WHAT NEEDS TO BE DONE:
Reproduce the lines below exactly. Skip images.

(Collected data entries)

----------

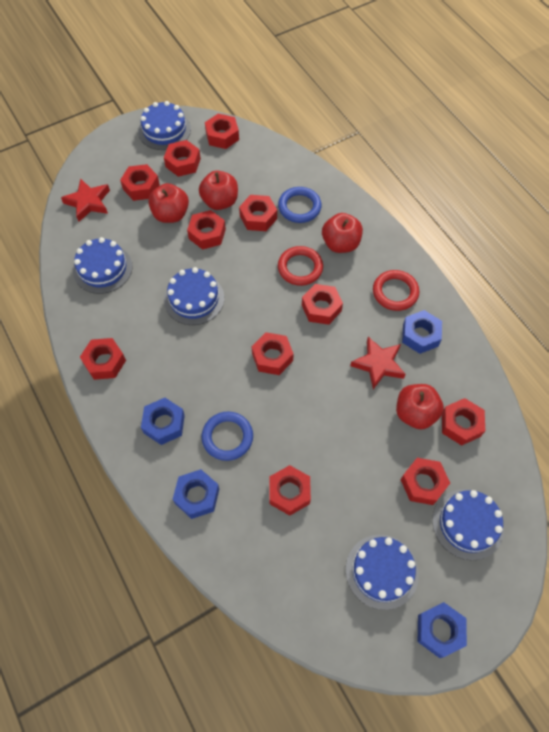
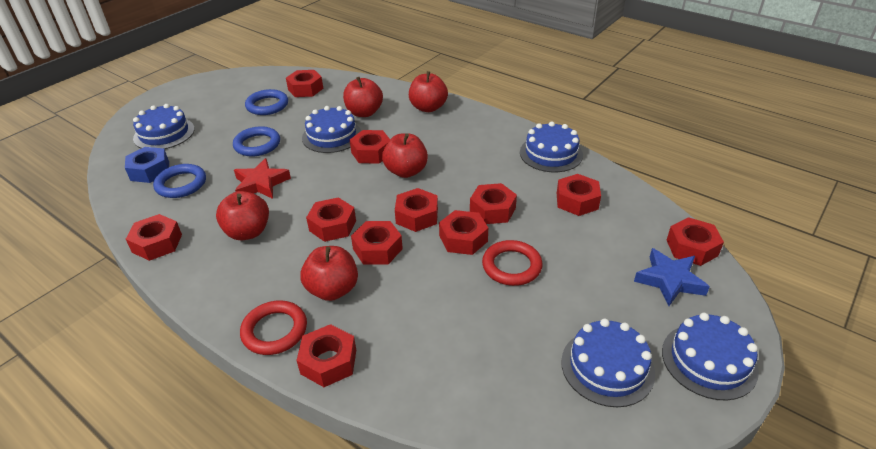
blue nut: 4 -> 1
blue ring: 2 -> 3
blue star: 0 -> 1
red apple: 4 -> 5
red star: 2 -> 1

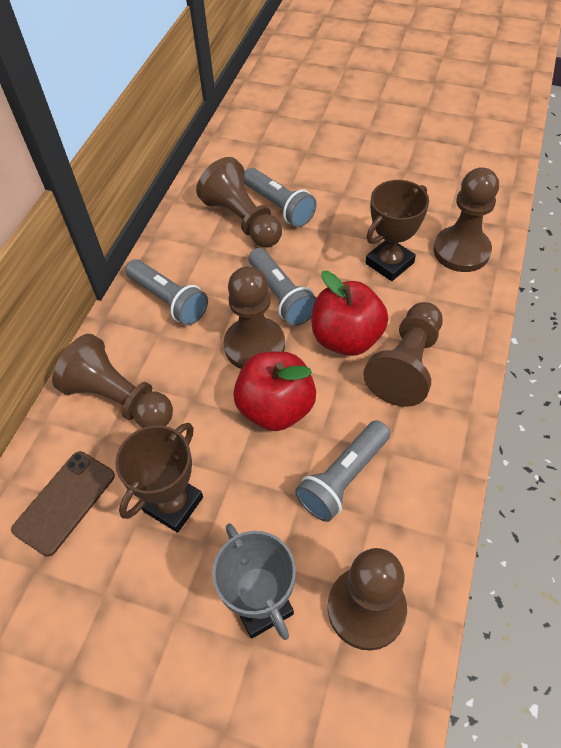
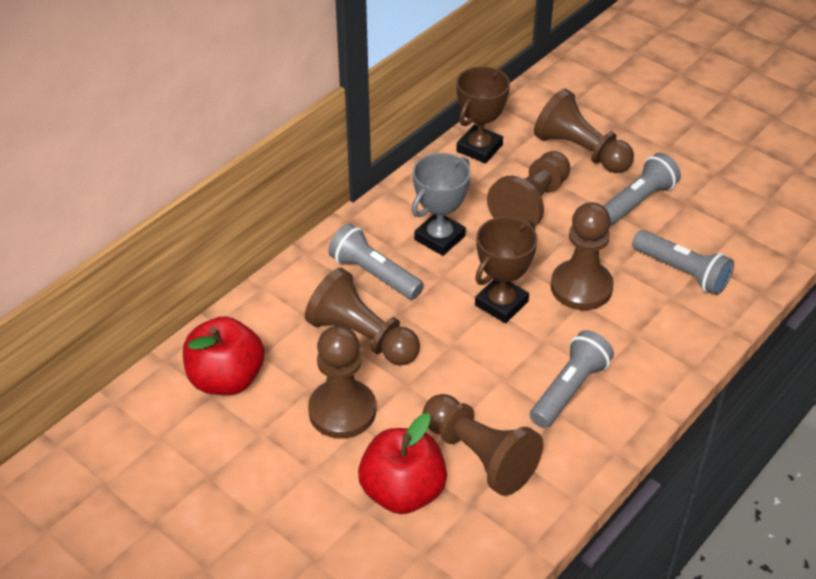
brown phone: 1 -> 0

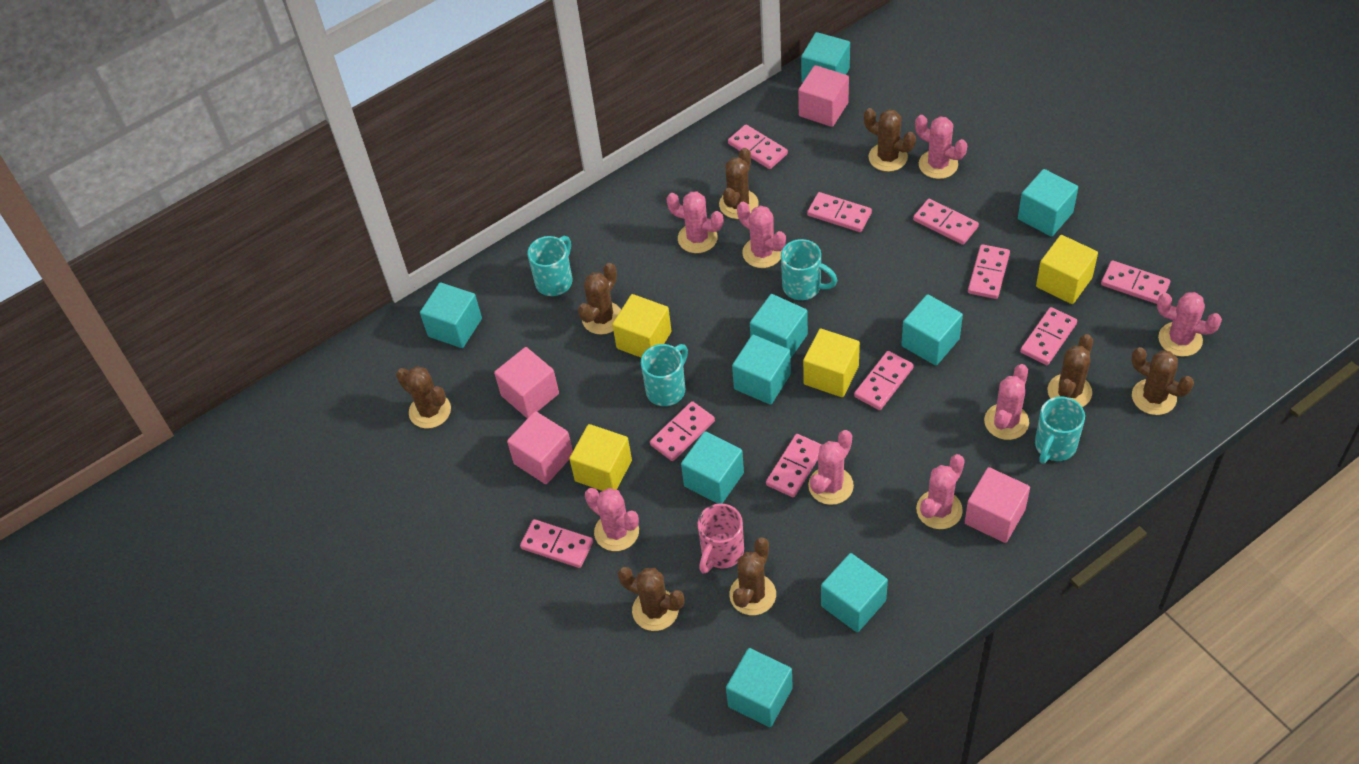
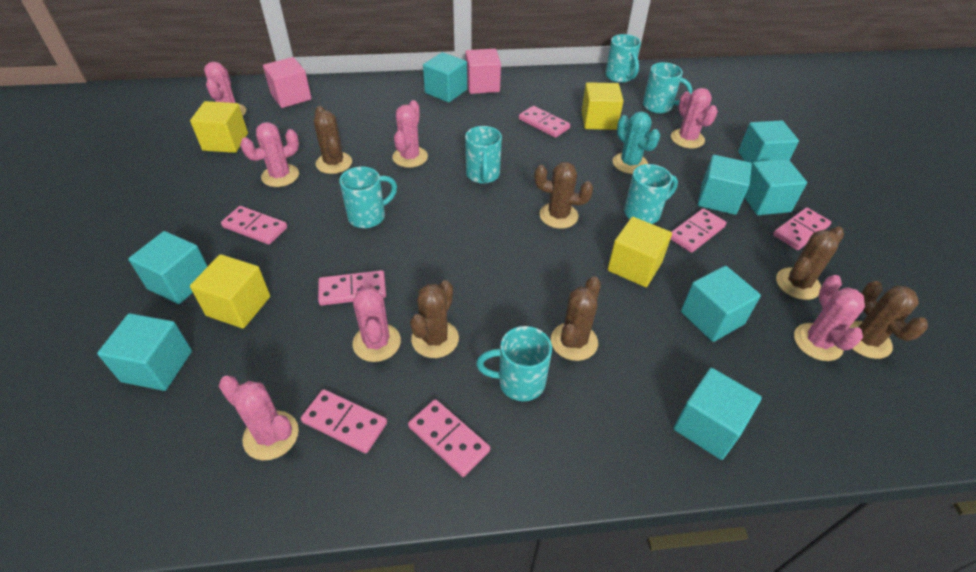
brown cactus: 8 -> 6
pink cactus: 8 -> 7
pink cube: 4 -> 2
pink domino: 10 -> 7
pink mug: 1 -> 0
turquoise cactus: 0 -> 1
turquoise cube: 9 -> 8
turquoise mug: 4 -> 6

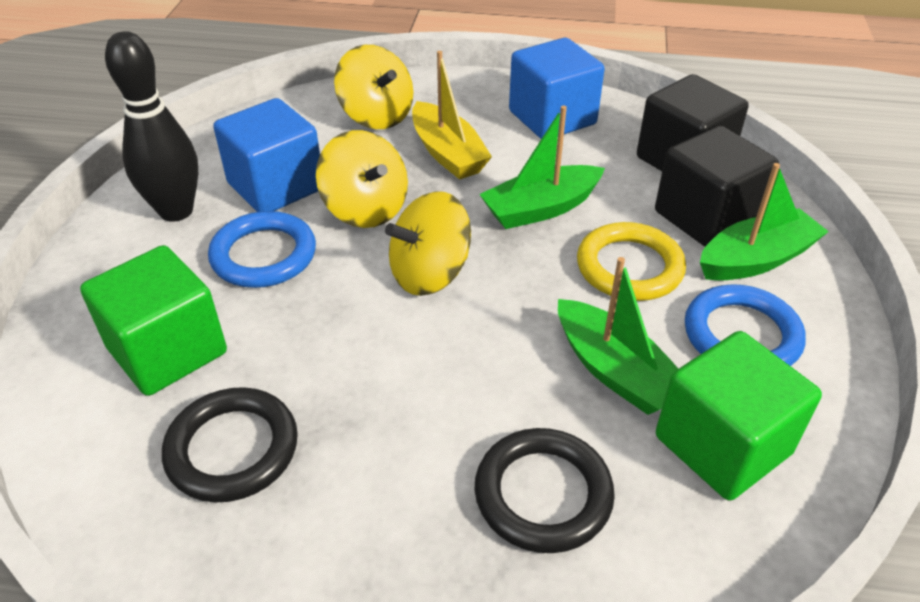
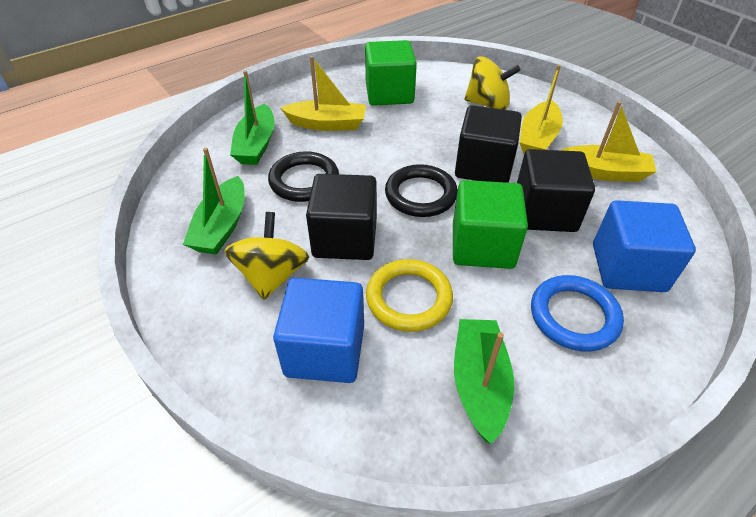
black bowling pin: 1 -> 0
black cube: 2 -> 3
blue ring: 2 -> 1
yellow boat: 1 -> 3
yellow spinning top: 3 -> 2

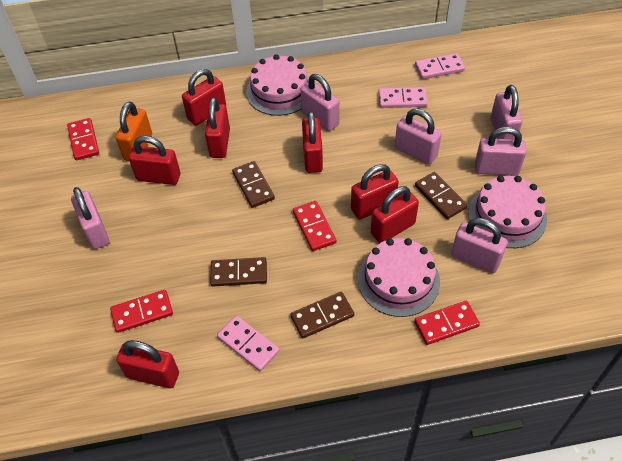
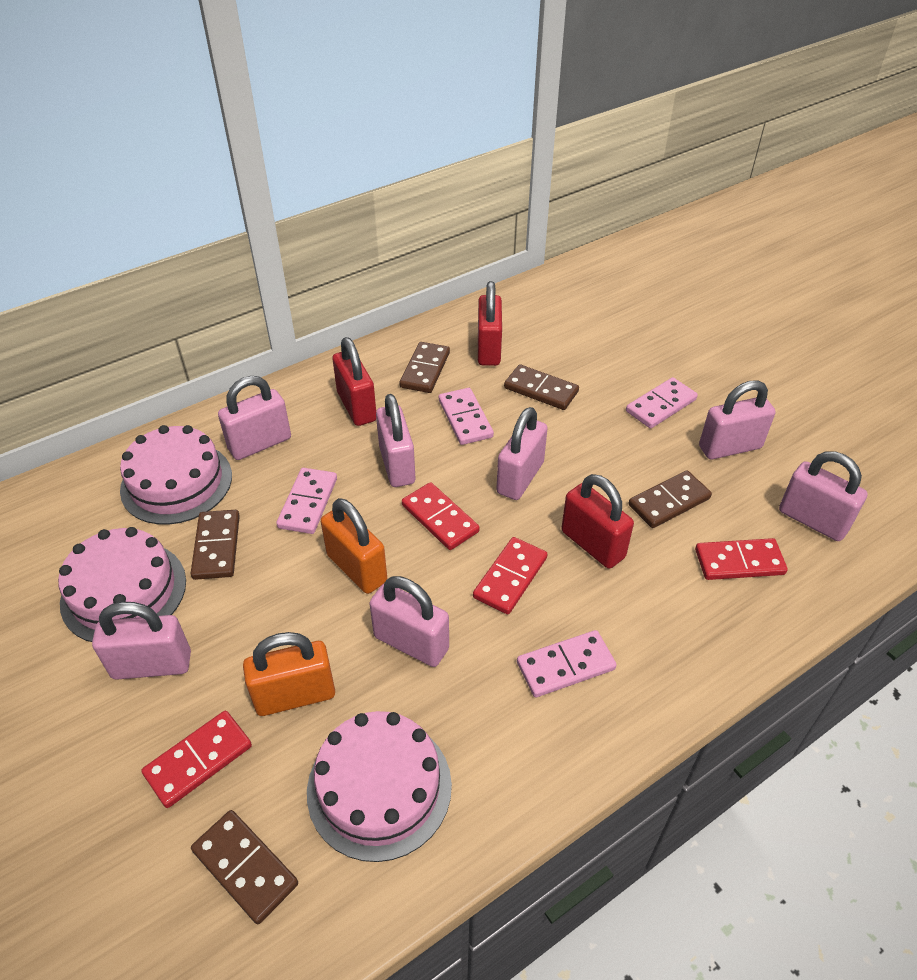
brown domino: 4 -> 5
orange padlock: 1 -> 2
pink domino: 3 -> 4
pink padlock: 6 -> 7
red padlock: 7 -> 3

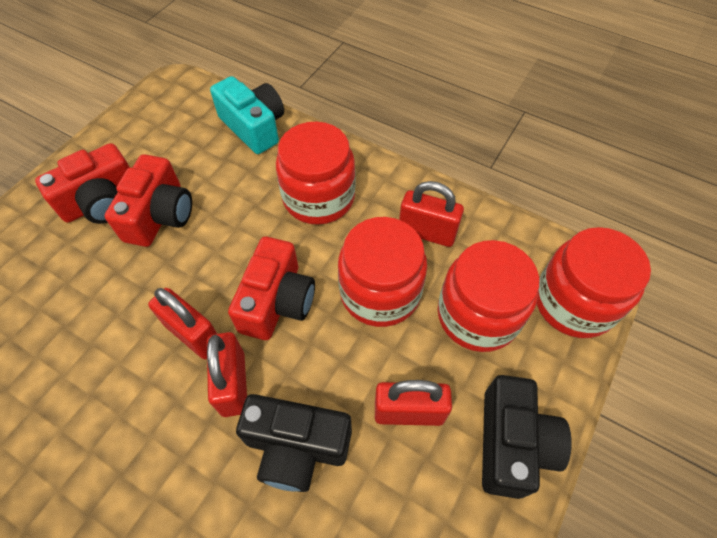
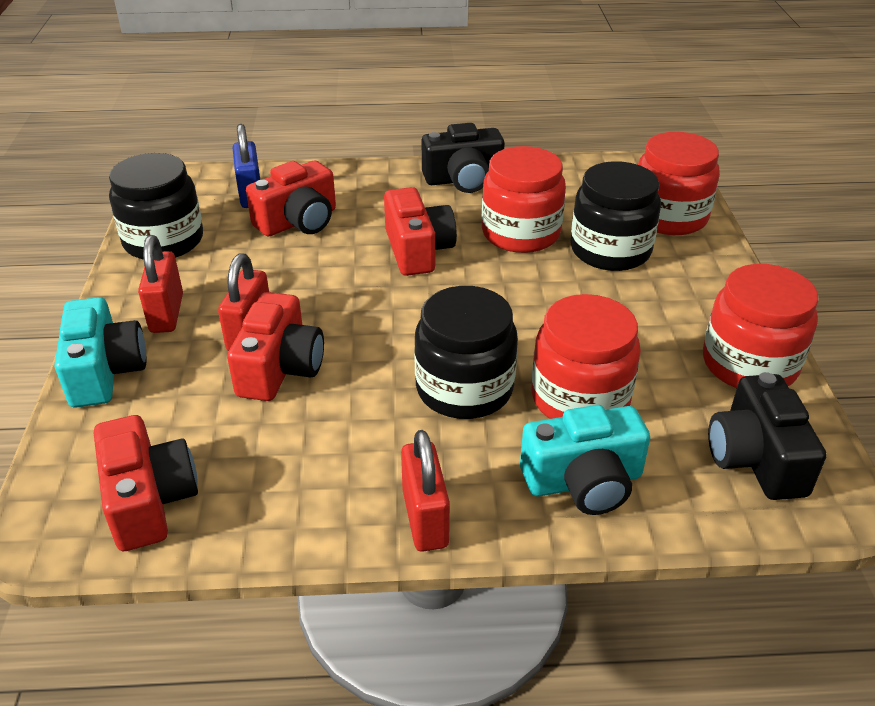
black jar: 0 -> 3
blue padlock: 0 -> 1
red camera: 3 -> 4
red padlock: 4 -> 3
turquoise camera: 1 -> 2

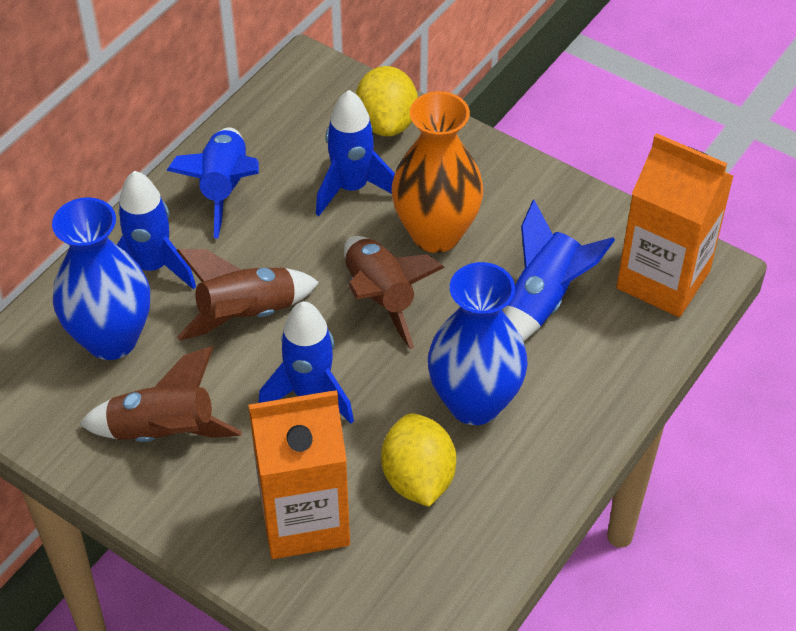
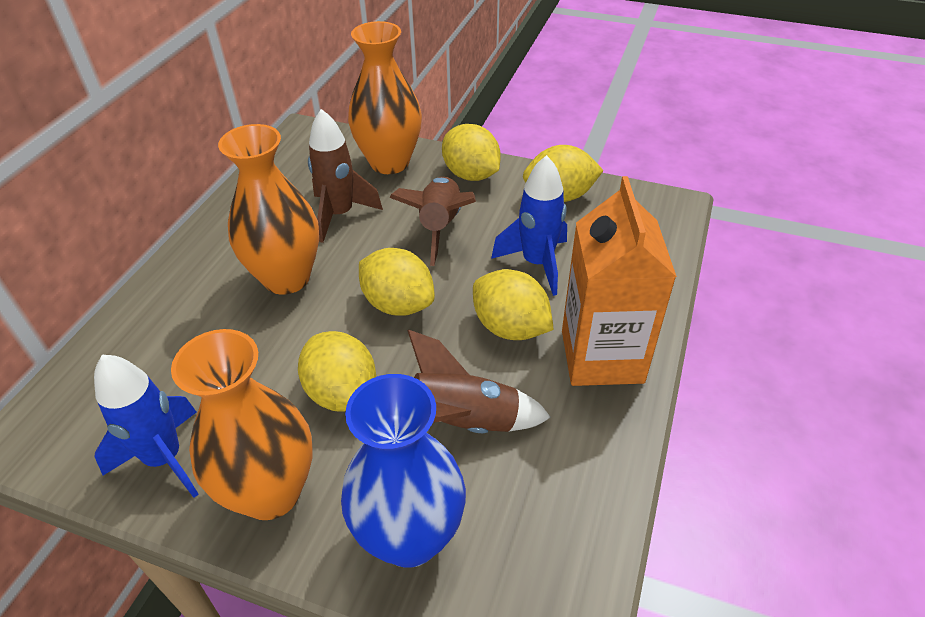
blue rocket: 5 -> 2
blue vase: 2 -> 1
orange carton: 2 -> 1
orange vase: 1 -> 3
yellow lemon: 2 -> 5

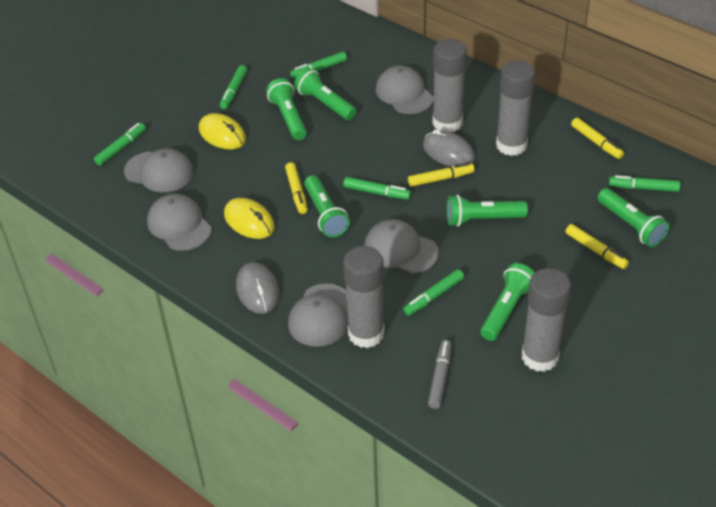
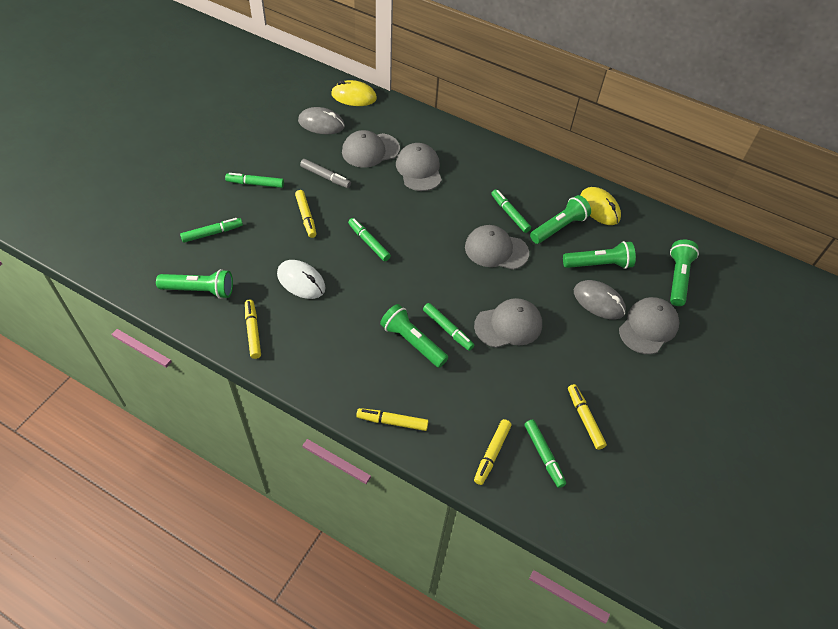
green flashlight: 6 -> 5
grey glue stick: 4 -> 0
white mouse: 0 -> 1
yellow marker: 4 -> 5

----------

REPLY TO THE EXERCISE:
blue nut: 4 -> 1
blue ring: 2 -> 3
blue star: 0 -> 1
red apple: 4 -> 5
red star: 2 -> 1

brown phone: 1 -> 0

brown cactus: 8 -> 6
pink cactus: 8 -> 7
pink cube: 4 -> 2
pink domino: 10 -> 7
pink mug: 1 -> 0
turquoise cactus: 0 -> 1
turquoise cube: 9 -> 8
turquoise mug: 4 -> 6

black bowling pin: 1 -> 0
black cube: 2 -> 3
blue ring: 2 -> 1
yellow boat: 1 -> 3
yellow spinning top: 3 -> 2

brown domino: 4 -> 5
orange padlock: 1 -> 2
pink domino: 3 -> 4
pink padlock: 6 -> 7
red padlock: 7 -> 3

black jar: 0 -> 3
blue padlock: 0 -> 1
red camera: 3 -> 4
red padlock: 4 -> 3
turquoise camera: 1 -> 2

blue rocket: 5 -> 2
blue vase: 2 -> 1
orange carton: 2 -> 1
orange vase: 1 -> 3
yellow lemon: 2 -> 5

green flashlight: 6 -> 5
grey glue stick: 4 -> 0
white mouse: 0 -> 1
yellow marker: 4 -> 5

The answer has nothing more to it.